__What this task involves__: Among the lines below, take the one holding "bowl/blue [131 237]", the one holding "watering can/green [407", and all lines between them. Set them down exactly.

__Study material__:

----------------------------------------

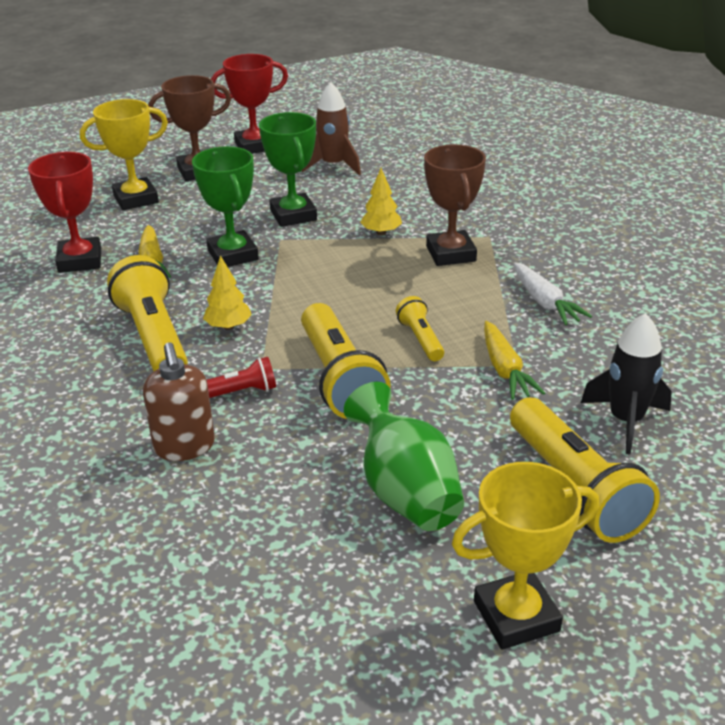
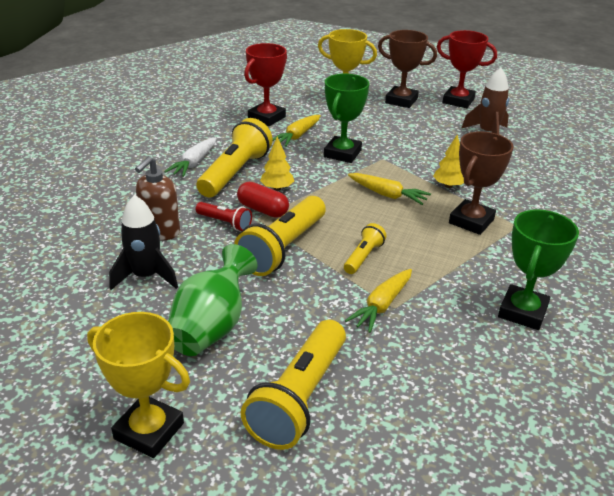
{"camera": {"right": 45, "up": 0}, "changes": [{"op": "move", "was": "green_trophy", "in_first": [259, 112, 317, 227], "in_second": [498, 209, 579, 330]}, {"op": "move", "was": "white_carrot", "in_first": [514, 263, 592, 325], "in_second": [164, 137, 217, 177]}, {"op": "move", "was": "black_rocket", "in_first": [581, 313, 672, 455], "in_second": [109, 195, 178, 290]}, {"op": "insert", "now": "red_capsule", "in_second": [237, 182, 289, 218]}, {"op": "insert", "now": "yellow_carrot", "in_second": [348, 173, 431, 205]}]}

----------------------------------------

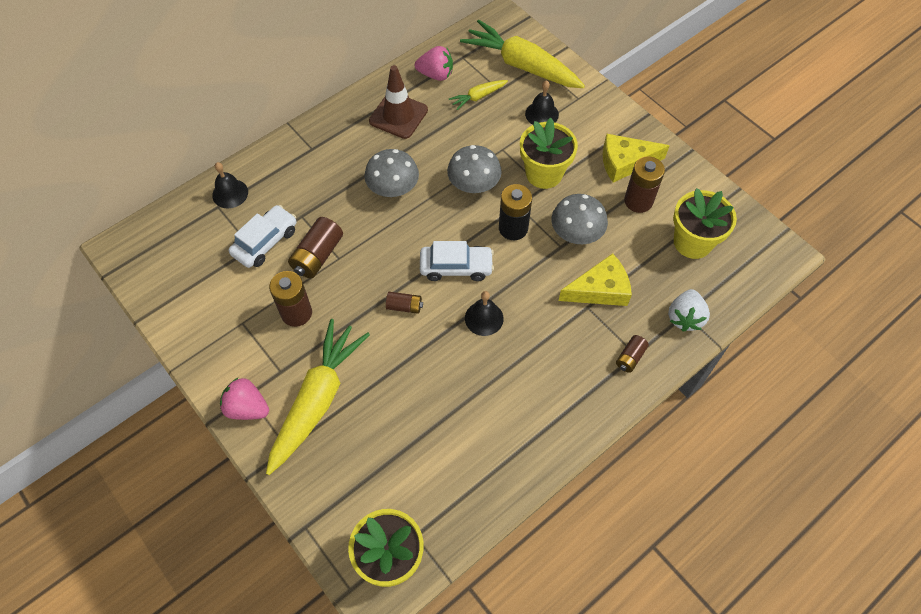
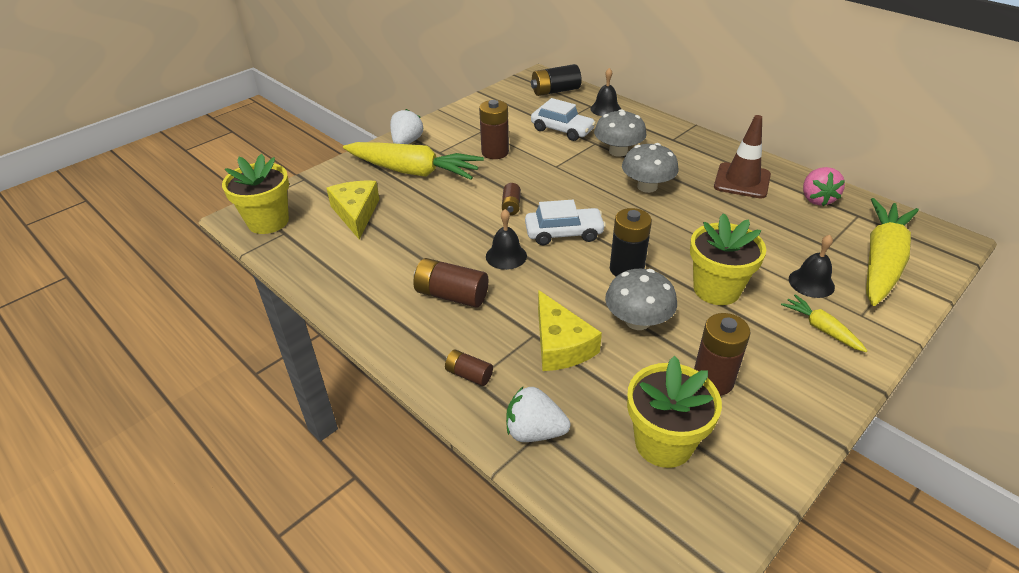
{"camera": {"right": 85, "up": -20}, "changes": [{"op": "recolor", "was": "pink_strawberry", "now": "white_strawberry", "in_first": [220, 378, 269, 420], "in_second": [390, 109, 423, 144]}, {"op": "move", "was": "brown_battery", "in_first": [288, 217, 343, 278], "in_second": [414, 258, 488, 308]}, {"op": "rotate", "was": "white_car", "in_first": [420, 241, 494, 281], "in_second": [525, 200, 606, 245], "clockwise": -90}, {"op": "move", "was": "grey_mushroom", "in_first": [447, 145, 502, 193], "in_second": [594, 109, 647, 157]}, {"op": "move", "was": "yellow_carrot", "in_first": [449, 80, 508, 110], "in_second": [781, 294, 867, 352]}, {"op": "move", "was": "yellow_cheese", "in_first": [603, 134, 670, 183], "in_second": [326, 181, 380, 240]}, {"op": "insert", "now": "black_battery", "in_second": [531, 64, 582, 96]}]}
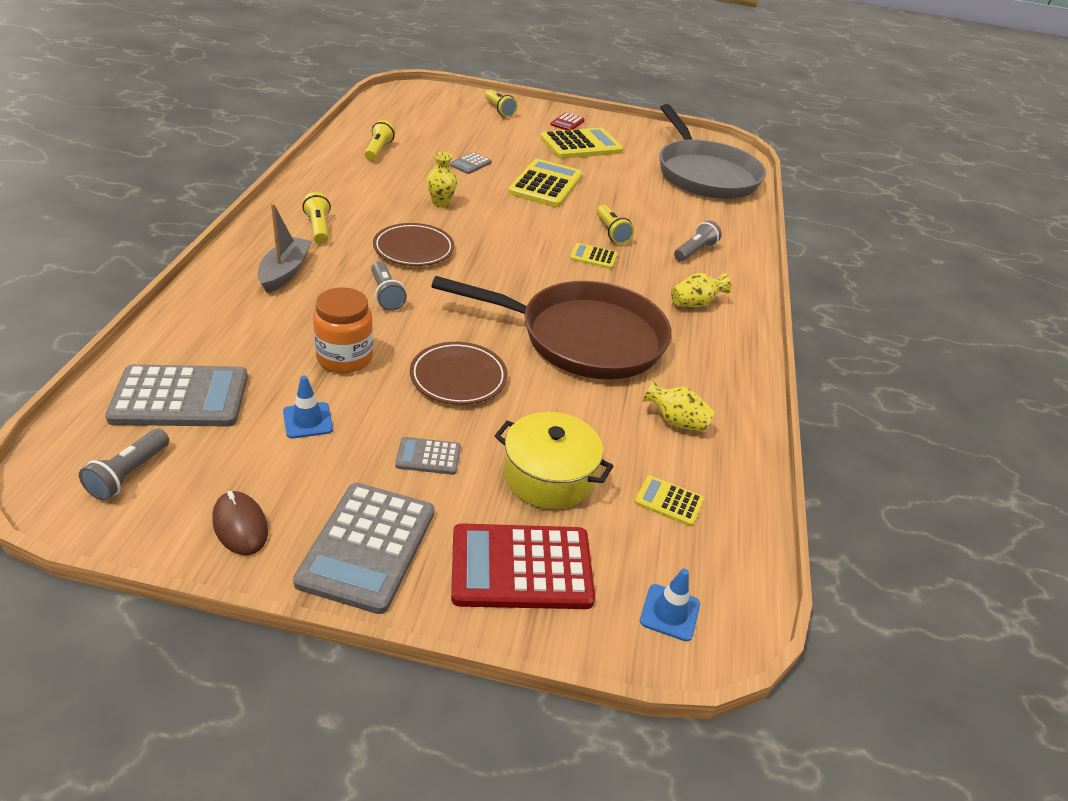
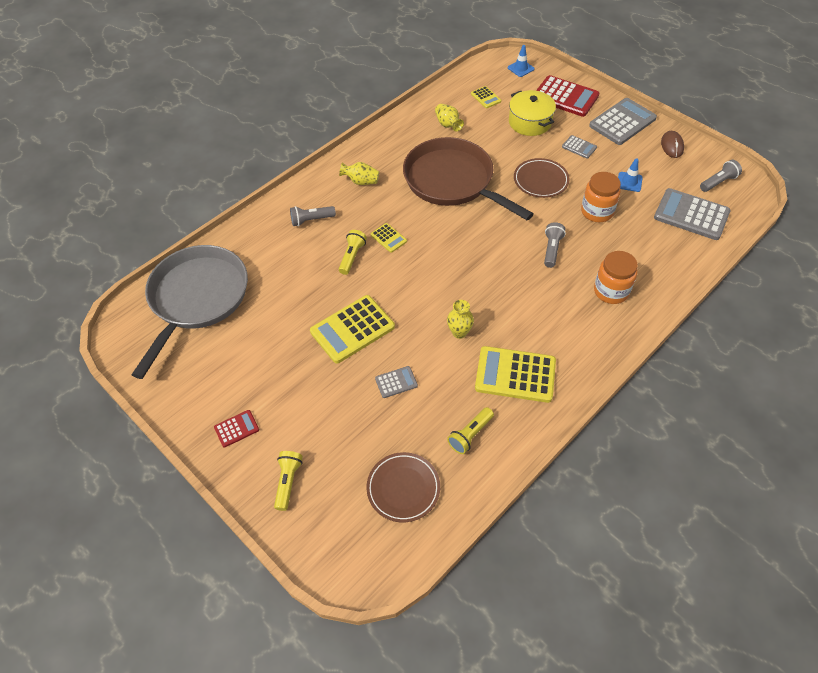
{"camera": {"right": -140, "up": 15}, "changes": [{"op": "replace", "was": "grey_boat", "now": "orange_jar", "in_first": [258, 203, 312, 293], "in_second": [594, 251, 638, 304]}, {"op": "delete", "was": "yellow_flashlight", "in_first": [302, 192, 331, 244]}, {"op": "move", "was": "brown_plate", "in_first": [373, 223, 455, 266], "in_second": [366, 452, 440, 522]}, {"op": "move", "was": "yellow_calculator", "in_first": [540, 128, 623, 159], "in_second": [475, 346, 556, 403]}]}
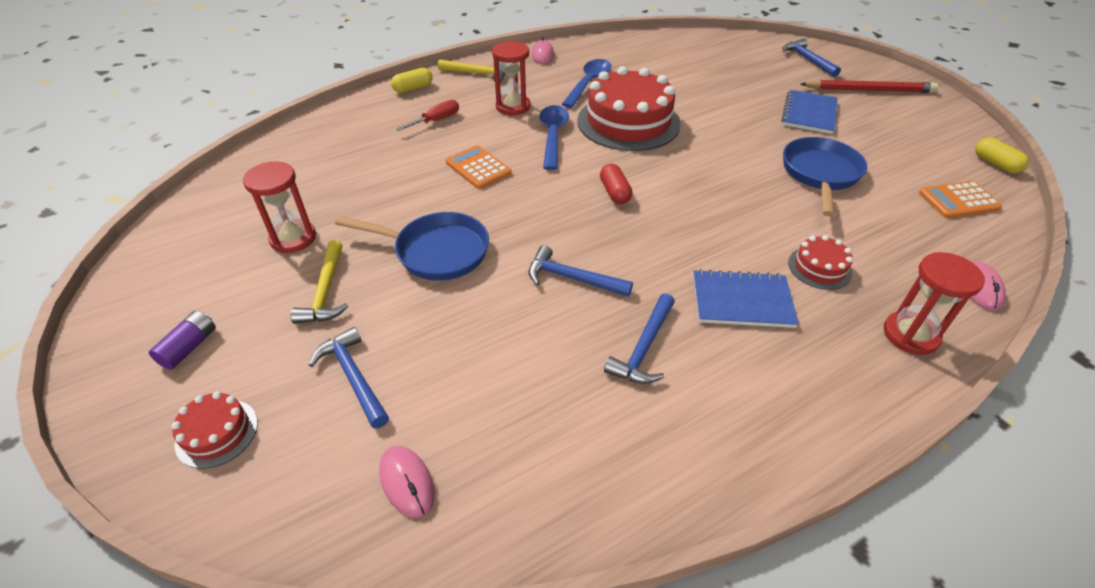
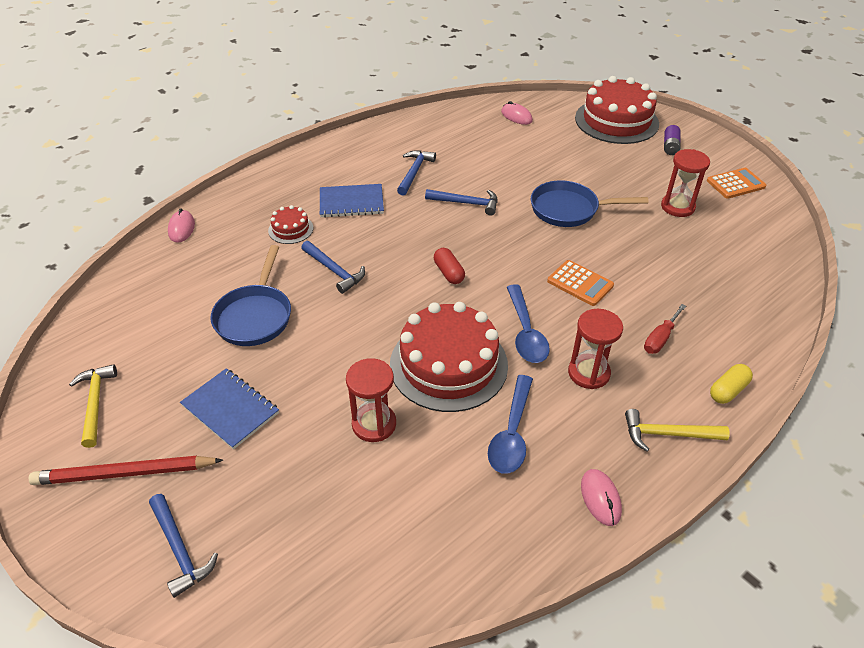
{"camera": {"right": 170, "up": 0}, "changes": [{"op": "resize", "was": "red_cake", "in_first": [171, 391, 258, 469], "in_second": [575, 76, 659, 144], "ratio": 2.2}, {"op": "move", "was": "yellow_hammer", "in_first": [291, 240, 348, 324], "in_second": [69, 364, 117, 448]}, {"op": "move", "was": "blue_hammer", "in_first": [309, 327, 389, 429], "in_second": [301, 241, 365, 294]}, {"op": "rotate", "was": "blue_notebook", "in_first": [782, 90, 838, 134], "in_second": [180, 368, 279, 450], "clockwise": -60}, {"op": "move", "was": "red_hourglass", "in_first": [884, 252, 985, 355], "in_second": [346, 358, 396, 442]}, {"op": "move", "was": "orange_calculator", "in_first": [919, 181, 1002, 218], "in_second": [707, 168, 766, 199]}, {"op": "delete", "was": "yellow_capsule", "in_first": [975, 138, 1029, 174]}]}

----------------------------------------

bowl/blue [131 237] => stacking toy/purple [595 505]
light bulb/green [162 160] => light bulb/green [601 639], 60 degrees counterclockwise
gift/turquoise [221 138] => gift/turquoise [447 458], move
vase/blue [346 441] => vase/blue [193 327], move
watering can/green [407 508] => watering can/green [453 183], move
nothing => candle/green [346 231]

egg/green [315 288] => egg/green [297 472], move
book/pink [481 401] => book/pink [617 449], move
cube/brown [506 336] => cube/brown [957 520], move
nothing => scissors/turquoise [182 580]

----------------------------------------

__Output of the exercise__:
bowl/blue [131 237] => stacking toy/purple [595 505]
light bulb/green [162 160] => light bulb/green [601 639], 60 degrees counterclockwise
gift/turquoise [221 138] => gift/turquoise [447 458], move
vase/blue [346 441] => vase/blue [193 327], move
watering can/green [407 508] => watering can/green [453 183], move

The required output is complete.